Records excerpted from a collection
>>>>>
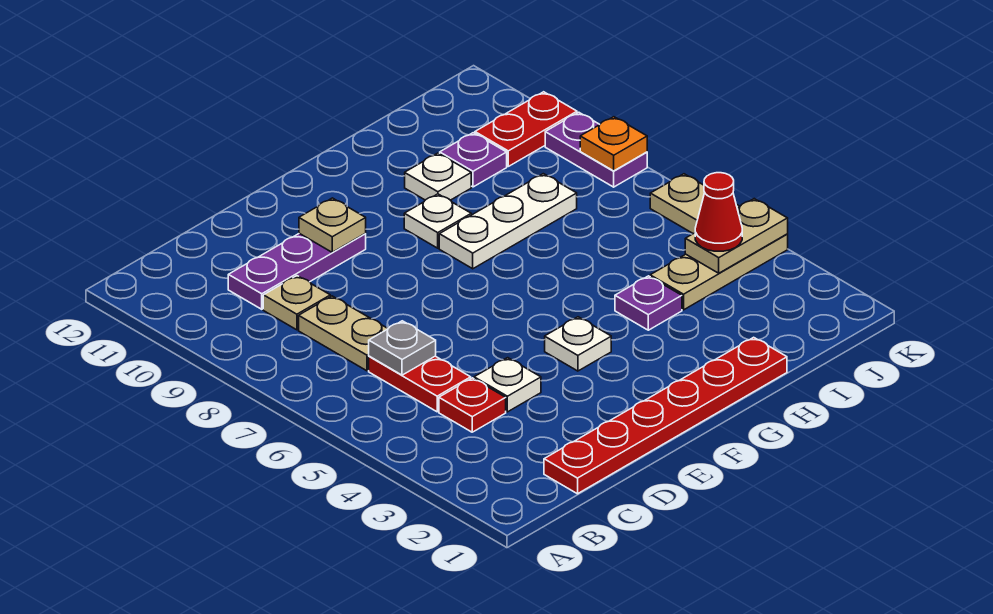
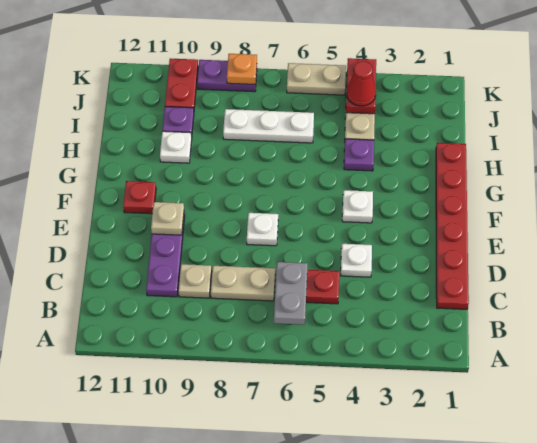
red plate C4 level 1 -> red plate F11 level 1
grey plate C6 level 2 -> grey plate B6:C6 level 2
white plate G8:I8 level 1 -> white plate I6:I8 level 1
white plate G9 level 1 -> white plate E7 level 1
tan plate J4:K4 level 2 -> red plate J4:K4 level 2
<<<<<
Only the lines from the one with "white plate G8:I8" through the end of the data should be printed, each exactly as it appears.

Final answer
white plate G8:I8 level 1 -> white plate I6:I8 level 1
white plate G9 level 1 -> white plate E7 level 1
tan plate J4:K4 level 2 -> red plate J4:K4 level 2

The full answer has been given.